(LISTED RECORDS)
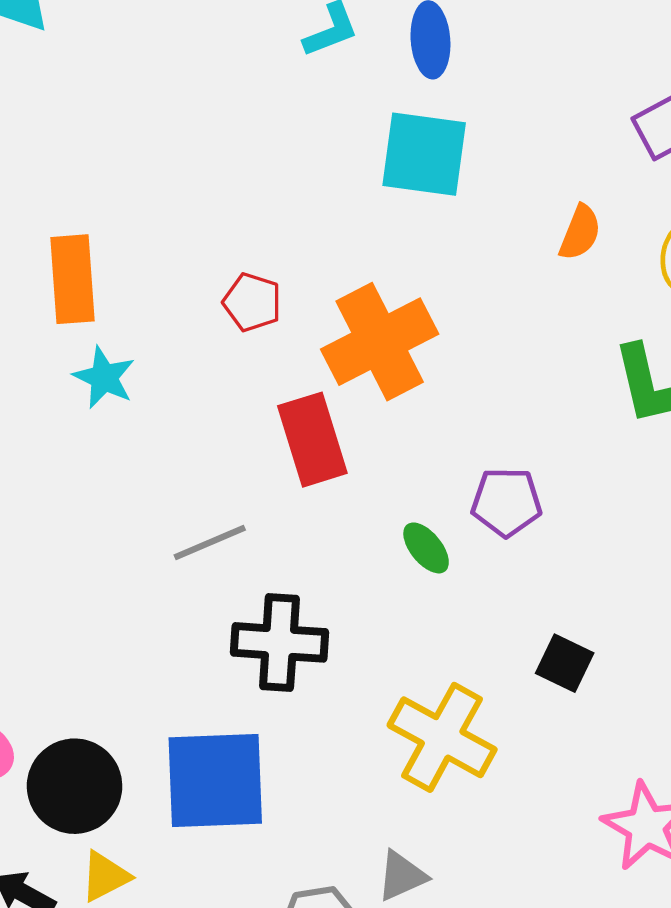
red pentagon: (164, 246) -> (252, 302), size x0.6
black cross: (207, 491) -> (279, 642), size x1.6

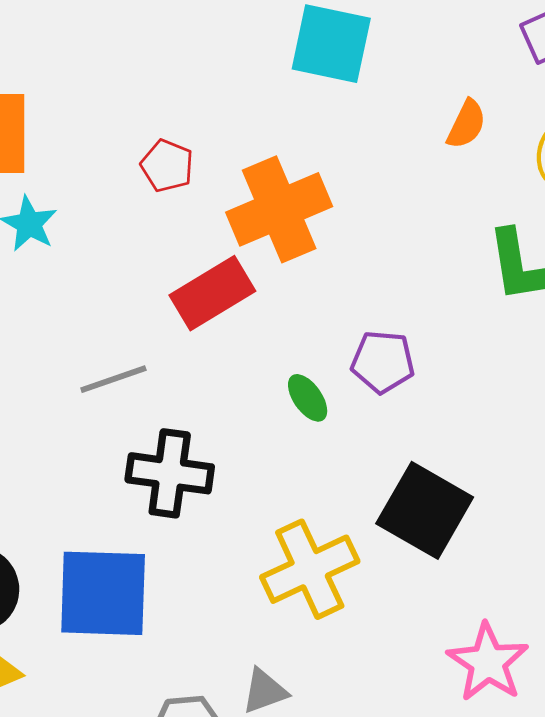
red rectangle: (312, 440) -> (212, 293), turned 72
black square: (565, 663) -> (425, 510), size x1.8
yellow cross: (442, 737) -> (310, 569), turned 32

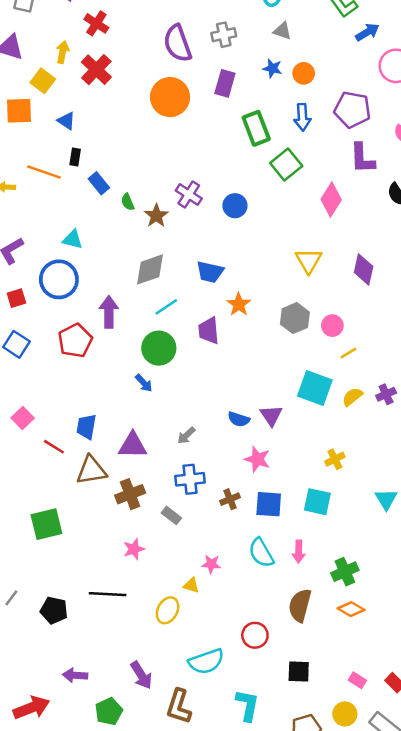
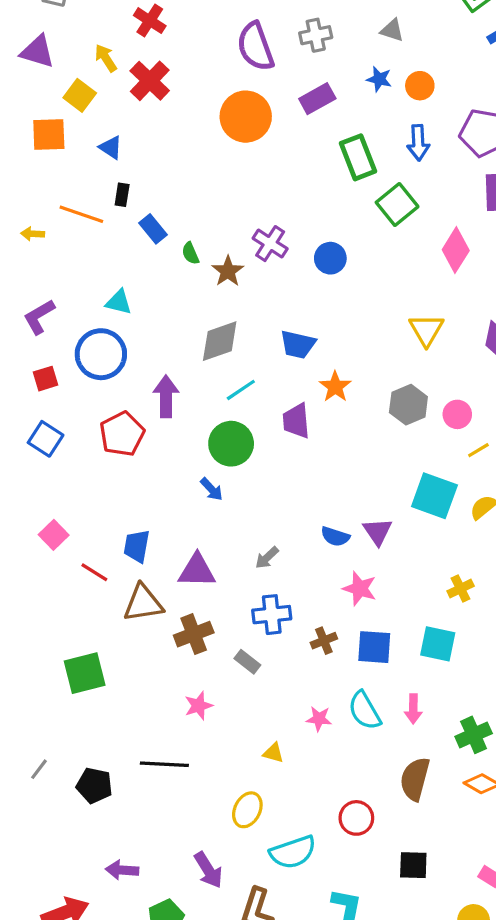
yellow arrow: (63, 52) -> (106, 58), turned -45
purple rectangle: (225, 83) -> (317, 99), turned 45
pink star: (211, 564) -> (319, 719), moved
yellow ellipse: (168, 610) -> (247, 810), moved

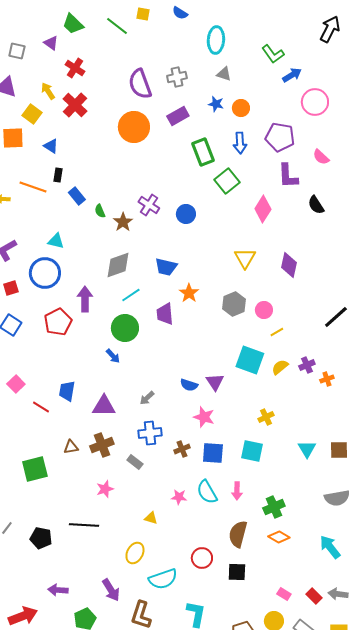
brown triangle: (143, 603) -> (71, 447), moved, size x0.6
black square: (413, 865) -> (237, 572), moved

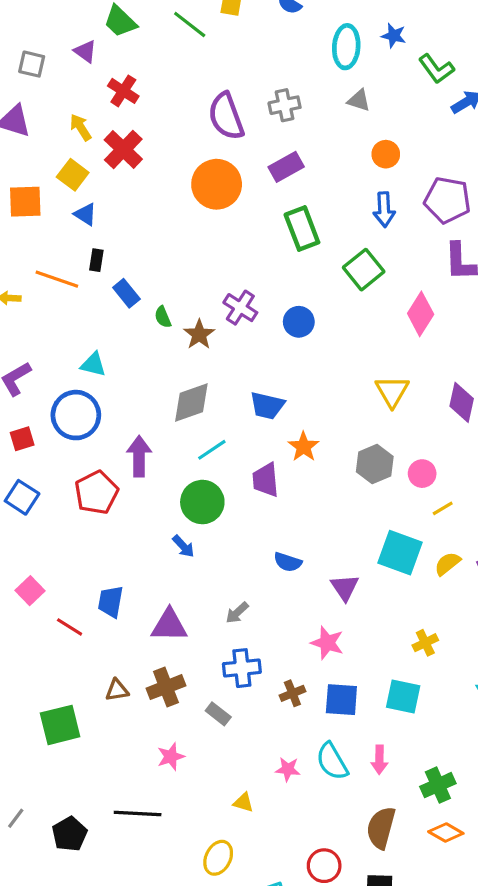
blue star: (216, 104) -> (394, 36), moved
yellow square: (32, 114) -> (73, 175), moved
green rectangle: (203, 152) -> (302, 228), moved
blue semicircle: (189, 385) -> (288, 562), moved
black pentagon: (41, 538) -> (70, 834), turned 30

(EXERCISE DESCRIPTION)
Please give every line above again word for word, apart from the pictures.

(TASK RESULT)
red pentagon: (164, 246) -> (252, 302), size x0.6
black cross: (207, 491) -> (279, 642), size x1.6

red rectangle: (312, 440) -> (212, 293), turned 72
black square: (565, 663) -> (425, 510), size x1.8
yellow cross: (442, 737) -> (310, 569), turned 32

yellow arrow: (63, 52) -> (106, 58), turned -45
purple rectangle: (225, 83) -> (317, 99), turned 45
pink star: (211, 564) -> (319, 719), moved
yellow ellipse: (168, 610) -> (247, 810), moved

brown triangle: (143, 603) -> (71, 447), moved, size x0.6
black square: (413, 865) -> (237, 572), moved

blue star: (216, 104) -> (394, 36), moved
yellow square: (32, 114) -> (73, 175), moved
green rectangle: (203, 152) -> (302, 228), moved
blue semicircle: (189, 385) -> (288, 562), moved
black pentagon: (41, 538) -> (70, 834), turned 30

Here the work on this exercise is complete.